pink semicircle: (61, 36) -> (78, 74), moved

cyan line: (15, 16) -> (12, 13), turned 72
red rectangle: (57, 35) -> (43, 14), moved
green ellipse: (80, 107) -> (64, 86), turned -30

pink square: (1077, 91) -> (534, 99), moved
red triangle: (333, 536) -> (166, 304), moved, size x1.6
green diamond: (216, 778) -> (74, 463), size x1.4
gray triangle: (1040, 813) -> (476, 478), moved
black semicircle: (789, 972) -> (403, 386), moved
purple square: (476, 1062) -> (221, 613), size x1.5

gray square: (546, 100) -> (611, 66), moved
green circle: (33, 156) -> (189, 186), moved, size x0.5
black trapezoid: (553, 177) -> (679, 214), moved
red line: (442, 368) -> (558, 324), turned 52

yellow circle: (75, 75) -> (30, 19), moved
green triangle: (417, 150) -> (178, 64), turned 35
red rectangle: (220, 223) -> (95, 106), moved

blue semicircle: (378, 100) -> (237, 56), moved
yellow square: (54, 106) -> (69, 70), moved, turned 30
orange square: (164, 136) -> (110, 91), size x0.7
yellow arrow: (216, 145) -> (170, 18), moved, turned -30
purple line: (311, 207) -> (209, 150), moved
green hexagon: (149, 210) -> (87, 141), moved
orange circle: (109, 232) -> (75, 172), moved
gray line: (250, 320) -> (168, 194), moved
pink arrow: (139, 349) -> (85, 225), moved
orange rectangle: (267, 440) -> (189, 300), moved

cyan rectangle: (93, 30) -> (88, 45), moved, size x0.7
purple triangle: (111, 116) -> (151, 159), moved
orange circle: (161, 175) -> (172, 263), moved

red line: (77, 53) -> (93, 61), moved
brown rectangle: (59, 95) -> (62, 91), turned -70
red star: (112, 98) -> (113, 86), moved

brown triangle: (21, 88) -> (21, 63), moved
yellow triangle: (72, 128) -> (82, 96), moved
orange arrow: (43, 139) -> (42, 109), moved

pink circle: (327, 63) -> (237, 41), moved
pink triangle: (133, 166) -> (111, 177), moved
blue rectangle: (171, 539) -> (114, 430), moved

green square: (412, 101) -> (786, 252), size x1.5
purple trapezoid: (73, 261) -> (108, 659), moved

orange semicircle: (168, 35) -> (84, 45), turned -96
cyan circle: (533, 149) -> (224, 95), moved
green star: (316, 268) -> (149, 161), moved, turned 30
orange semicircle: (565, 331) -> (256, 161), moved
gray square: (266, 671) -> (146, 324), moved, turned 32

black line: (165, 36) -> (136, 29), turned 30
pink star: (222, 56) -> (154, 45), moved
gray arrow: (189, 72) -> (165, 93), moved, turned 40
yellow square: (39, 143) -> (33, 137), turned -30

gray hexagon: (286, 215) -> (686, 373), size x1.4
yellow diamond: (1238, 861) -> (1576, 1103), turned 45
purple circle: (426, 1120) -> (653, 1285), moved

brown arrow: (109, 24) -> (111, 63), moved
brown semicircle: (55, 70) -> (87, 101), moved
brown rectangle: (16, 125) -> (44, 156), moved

•••

EXERCISE INSTRUCTIONS
From the data above, output exactly the lines between the one containing "black semicircle: (789, 972)" and the one containing "orange square: (164, 136)", counting both of them.

RESPONSE
black semicircle: (789, 972) -> (403, 386), moved
purple square: (476, 1062) -> (221, 613), size x1.5

gray square: (546, 100) -> (611, 66), moved
green circle: (33, 156) -> (189, 186), moved, size x0.5
black trapezoid: (553, 177) -> (679, 214), moved
red line: (442, 368) -> (558, 324), turned 52

yellow circle: (75, 75) -> (30, 19), moved
green triangle: (417, 150) -> (178, 64), turned 35
red rectangle: (220, 223) -> (95, 106), moved

blue semicircle: (378, 100) -> (237, 56), moved
yellow square: (54, 106) -> (69, 70), moved, turned 30
orange square: (164, 136) -> (110, 91), size x0.7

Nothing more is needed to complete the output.